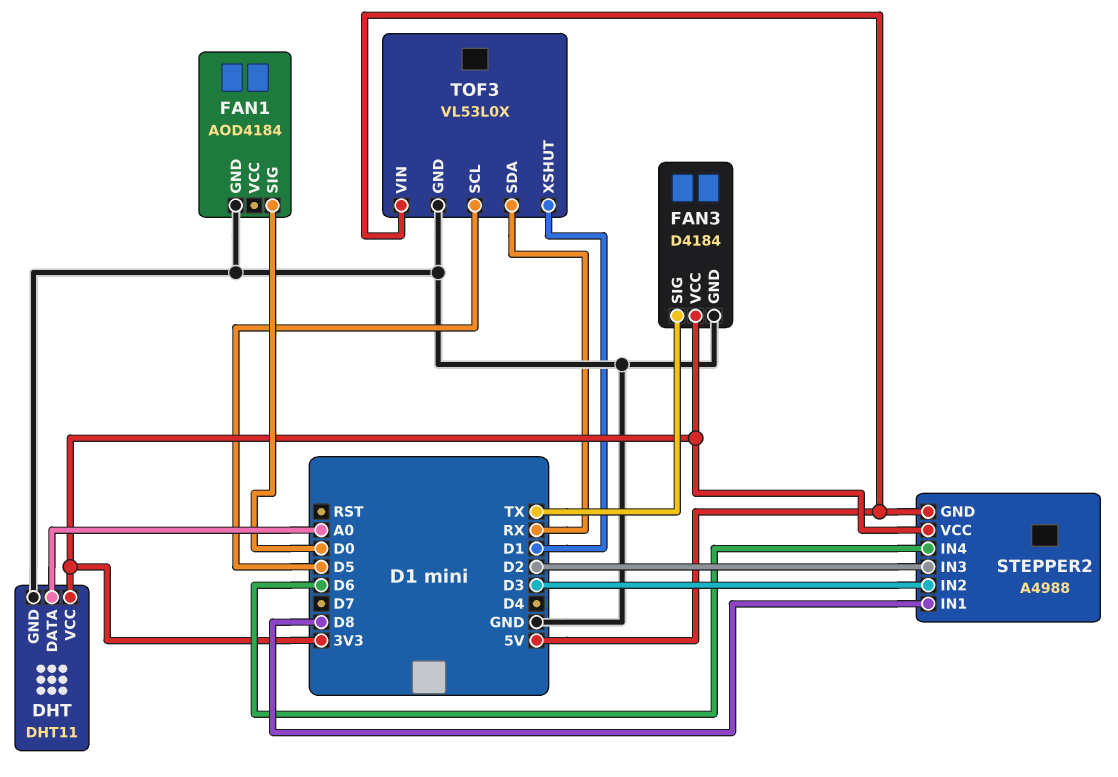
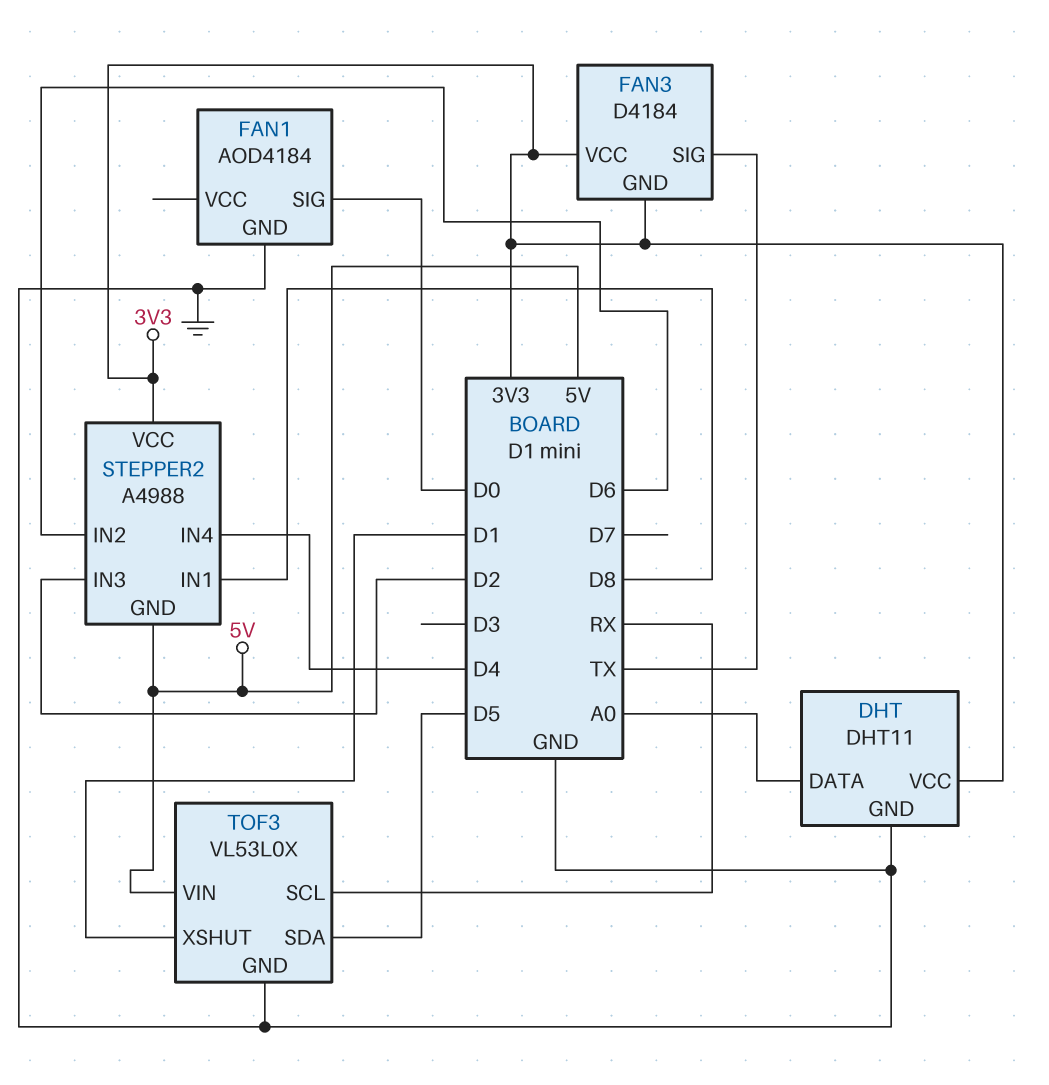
FAN3 pin GND: GND -> 3V3
STEPPER2 pin IN2: D3 -> D6
STEPPER2 pin IN4: D6 -> D4
TOF3 pin SCL: D5 -> RX
TOF3 pin SDA: RX -> D5

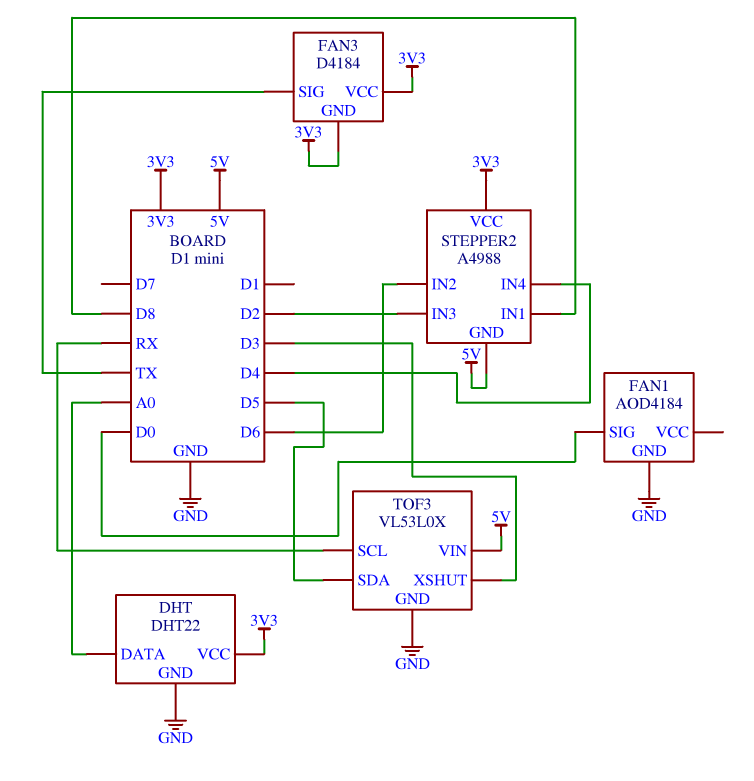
DHT: DHT11 -> DHT22
TOF3 pin XSHUT: D1 -> D3

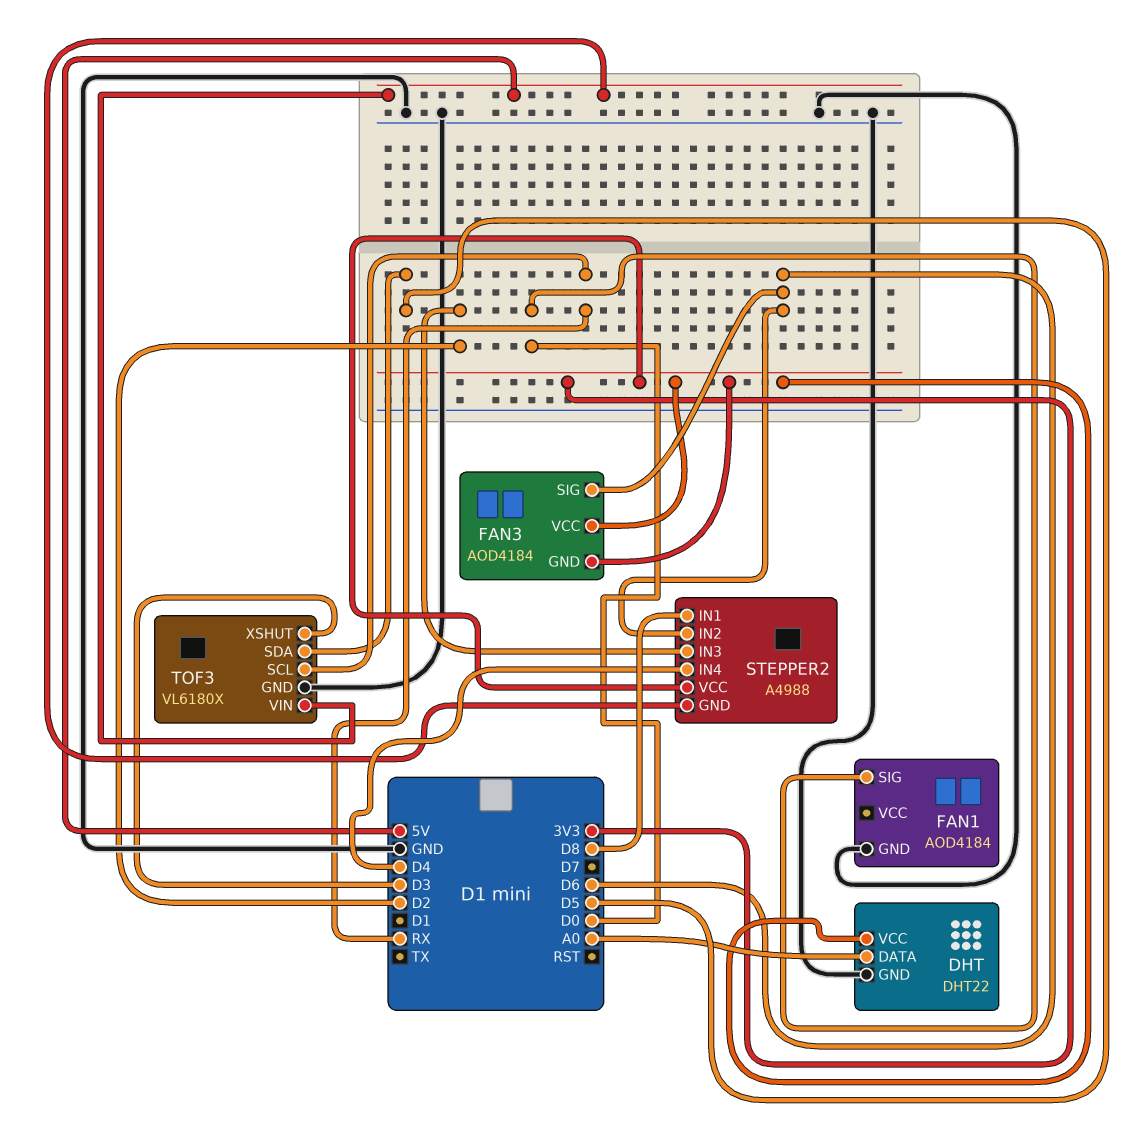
FAN3: D4184 -> AOD4184
FAN3 pin SIG: TX -> D6
TOF3: VL53L0X -> VL6180X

* * * * * * *

◆ ASSIGNED TASK ◆
All of the material should be reproduced exactly, apart from the pictures.

◆ ANSWER AREA ◆
FAN3 pin GND: GND -> 3V3
STEPPER2 pin IN2: D3 -> D6
STEPPER2 pin IN4: D6 -> D4
TOF3 pin SCL: D5 -> RX
TOF3 pin SDA: RX -> D5

DHT: DHT11 -> DHT22
TOF3 pin XSHUT: D1 -> D3

FAN3: D4184 -> AOD4184
FAN3 pin SIG: TX -> D6
TOF3: VL53L0X -> VL6180X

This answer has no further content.